WORK TO BE COMPLETED ::
Please repeat the lines below, exactly and only, from the one that holds "D1: LED (A GND, K" through the one that holds "BT203: 4.5V (plus".

(Data items)
◆ ◆ ◆ ◆ ◆
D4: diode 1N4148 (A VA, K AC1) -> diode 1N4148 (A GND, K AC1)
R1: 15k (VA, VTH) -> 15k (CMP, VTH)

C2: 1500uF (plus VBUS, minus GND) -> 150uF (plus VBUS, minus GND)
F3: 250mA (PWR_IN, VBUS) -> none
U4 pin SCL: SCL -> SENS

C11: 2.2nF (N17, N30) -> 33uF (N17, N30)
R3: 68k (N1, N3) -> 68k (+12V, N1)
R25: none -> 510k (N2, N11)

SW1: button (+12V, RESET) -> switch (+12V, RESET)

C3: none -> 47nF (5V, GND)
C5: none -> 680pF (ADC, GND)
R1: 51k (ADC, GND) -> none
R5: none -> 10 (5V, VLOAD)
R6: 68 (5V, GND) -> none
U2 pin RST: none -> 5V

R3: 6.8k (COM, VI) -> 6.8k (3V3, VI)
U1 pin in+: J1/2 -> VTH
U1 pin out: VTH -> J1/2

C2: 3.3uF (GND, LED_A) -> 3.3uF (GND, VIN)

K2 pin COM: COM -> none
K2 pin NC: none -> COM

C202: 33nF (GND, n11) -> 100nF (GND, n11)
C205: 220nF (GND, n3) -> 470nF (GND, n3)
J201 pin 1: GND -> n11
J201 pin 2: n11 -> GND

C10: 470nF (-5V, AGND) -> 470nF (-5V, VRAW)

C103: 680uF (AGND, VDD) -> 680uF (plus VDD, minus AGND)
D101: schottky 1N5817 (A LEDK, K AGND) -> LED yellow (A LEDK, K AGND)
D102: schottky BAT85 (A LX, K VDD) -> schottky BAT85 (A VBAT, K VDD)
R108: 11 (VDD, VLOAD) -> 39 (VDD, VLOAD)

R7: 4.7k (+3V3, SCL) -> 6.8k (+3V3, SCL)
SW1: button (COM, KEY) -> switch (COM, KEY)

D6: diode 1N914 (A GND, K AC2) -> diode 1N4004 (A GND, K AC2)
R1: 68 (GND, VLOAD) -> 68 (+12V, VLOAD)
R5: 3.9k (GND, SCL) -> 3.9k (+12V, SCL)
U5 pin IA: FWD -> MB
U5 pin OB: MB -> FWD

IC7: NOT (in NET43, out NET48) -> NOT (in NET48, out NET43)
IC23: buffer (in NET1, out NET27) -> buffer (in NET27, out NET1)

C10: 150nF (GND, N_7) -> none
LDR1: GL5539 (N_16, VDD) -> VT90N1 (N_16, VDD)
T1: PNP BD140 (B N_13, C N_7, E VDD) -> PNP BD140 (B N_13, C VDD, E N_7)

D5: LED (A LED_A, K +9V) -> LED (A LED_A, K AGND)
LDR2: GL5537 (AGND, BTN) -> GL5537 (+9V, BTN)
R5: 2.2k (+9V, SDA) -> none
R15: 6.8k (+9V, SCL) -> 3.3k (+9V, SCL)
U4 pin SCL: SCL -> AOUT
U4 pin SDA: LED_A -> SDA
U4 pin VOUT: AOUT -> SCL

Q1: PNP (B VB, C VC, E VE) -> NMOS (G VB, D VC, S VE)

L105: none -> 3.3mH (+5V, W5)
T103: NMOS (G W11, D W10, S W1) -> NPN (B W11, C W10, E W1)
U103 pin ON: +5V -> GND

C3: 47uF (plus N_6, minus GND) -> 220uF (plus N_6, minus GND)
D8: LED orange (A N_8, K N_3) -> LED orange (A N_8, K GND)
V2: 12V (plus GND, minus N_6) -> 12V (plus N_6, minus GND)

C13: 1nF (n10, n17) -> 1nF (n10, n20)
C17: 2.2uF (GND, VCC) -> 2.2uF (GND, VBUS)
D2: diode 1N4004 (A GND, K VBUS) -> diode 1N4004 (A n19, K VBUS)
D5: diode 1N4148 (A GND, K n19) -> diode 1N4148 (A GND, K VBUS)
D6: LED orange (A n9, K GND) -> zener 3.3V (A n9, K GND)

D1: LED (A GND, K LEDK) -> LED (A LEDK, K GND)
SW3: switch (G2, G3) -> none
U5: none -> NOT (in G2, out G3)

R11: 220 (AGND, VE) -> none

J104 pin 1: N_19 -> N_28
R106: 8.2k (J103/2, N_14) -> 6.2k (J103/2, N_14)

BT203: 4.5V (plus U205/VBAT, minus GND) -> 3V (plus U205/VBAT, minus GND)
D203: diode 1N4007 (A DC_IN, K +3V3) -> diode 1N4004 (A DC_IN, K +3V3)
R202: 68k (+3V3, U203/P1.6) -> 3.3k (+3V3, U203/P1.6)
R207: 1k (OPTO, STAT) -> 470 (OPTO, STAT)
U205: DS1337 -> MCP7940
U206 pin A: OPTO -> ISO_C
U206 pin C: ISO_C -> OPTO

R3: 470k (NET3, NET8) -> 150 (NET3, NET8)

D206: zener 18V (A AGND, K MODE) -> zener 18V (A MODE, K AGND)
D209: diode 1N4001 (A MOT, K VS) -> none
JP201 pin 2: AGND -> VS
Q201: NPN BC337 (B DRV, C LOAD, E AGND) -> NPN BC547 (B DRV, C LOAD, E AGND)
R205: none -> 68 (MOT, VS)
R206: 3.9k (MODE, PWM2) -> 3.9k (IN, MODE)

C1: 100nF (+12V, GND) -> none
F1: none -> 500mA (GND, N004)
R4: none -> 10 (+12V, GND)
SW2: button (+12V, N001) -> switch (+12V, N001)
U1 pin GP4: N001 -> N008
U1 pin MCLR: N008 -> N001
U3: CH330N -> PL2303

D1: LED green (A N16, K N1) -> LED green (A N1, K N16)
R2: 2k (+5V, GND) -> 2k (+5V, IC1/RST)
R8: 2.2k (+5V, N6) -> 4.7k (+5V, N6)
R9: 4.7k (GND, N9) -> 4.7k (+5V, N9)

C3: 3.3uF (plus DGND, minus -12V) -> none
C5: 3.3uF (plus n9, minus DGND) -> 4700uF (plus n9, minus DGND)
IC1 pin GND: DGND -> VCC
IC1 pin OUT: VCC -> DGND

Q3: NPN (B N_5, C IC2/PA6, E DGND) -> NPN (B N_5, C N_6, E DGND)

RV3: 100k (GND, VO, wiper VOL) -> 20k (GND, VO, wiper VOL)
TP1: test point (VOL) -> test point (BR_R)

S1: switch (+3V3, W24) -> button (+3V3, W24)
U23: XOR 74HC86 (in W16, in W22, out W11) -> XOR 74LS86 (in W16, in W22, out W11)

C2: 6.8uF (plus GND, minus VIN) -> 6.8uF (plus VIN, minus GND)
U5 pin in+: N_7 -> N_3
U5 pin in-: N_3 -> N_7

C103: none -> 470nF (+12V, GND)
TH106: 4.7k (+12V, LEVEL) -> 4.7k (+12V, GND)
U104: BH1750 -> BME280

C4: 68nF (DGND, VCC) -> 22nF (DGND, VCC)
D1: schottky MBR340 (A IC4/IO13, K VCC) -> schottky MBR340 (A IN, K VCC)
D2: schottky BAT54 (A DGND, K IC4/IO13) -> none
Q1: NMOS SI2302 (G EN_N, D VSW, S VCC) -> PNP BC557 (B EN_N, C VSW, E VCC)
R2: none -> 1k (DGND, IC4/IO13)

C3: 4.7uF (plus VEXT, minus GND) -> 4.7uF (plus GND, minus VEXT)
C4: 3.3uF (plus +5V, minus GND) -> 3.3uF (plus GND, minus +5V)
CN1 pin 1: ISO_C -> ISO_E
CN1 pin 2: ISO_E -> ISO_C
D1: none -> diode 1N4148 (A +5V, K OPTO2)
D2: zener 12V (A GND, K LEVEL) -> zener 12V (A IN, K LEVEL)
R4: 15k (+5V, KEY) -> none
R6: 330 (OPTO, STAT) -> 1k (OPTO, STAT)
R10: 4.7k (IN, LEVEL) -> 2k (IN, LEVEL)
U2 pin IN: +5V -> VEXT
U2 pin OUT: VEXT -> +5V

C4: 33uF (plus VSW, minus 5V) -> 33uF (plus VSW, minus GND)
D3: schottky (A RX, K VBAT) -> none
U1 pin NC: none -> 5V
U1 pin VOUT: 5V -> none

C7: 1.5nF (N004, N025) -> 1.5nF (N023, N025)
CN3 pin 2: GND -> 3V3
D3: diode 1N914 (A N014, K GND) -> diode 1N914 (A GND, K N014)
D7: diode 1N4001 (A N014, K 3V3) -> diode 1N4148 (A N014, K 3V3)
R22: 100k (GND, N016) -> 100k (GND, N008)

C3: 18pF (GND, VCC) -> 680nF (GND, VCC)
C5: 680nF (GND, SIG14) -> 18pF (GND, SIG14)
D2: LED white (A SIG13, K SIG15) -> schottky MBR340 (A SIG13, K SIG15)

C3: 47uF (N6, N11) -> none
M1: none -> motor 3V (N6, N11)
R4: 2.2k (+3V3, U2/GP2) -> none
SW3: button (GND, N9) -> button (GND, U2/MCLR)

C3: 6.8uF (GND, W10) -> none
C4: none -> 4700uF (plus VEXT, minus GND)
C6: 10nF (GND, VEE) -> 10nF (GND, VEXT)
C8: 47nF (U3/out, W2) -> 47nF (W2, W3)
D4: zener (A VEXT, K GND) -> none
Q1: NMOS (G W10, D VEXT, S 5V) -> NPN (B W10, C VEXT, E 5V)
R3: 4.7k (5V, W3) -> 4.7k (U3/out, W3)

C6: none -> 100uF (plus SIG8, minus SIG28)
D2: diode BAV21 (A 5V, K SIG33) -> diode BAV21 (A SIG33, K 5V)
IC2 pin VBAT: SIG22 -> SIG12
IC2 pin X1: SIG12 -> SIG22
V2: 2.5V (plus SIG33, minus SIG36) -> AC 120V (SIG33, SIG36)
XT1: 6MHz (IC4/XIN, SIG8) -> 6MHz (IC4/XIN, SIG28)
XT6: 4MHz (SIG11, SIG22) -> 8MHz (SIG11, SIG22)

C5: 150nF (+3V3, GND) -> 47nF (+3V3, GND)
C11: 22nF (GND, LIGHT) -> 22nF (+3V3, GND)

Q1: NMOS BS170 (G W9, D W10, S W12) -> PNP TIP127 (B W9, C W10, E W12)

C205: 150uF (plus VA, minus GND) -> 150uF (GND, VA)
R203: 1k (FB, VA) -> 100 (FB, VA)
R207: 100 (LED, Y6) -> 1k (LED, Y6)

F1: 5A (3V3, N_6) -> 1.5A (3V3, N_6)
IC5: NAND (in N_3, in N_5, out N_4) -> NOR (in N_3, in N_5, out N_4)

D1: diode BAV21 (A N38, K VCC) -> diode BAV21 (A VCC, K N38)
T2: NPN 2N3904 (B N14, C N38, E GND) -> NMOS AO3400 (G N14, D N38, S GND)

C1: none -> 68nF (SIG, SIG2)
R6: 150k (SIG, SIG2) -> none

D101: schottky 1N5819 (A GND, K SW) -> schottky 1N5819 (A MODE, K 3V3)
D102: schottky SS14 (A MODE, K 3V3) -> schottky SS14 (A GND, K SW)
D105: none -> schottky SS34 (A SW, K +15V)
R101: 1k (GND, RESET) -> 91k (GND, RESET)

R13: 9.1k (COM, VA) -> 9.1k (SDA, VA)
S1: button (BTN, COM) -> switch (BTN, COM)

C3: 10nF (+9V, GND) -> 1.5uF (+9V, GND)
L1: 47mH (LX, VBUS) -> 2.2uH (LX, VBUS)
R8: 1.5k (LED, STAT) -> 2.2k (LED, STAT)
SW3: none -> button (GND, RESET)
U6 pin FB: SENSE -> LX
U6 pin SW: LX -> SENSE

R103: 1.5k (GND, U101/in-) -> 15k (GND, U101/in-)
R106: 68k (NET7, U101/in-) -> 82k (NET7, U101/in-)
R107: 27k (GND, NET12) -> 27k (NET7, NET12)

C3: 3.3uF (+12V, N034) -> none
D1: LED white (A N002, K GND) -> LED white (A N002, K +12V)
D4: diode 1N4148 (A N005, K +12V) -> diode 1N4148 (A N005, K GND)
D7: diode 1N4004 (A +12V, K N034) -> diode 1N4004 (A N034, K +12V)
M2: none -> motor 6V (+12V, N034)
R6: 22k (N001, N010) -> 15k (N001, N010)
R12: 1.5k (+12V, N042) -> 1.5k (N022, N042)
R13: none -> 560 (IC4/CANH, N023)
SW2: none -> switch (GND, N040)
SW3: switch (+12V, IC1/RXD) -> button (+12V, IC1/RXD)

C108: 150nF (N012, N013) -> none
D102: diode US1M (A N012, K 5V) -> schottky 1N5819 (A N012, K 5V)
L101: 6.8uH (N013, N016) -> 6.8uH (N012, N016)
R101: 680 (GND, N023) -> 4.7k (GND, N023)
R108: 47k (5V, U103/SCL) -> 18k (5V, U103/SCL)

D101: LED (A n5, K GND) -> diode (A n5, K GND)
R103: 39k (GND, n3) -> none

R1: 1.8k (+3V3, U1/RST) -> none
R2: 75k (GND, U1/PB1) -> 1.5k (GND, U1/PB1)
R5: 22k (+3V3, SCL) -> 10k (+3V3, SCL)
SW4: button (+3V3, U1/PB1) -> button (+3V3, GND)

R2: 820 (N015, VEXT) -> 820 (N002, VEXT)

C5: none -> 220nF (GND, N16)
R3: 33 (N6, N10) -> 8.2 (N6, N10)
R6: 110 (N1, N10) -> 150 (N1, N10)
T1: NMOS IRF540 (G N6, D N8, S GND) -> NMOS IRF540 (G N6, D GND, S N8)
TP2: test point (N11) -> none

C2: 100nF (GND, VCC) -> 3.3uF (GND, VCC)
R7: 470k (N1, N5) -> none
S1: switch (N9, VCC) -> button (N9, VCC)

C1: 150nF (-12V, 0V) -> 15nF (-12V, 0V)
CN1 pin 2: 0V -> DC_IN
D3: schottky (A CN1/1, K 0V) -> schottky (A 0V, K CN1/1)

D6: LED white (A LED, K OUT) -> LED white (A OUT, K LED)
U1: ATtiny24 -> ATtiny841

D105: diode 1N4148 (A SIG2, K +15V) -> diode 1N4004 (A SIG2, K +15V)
◆ ◆ ◆ ◆ ◆
RESULT OF THE EXERCISE ::
D1: LED (A GND, K LEDK) -> LED (A LEDK, K GND)
SW3: switch (G2, G3) -> none
U5: none -> NOT (in G2, out G3)

R11: 220 (AGND, VE) -> none

J104 pin 1: N_19 -> N_28
R106: 8.2k (J103/2, N_14) -> 6.2k (J103/2, N_14)

BT203: 4.5V (plus U205/VBAT, minus GND) -> 3V (plus U205/VBAT, minus GND)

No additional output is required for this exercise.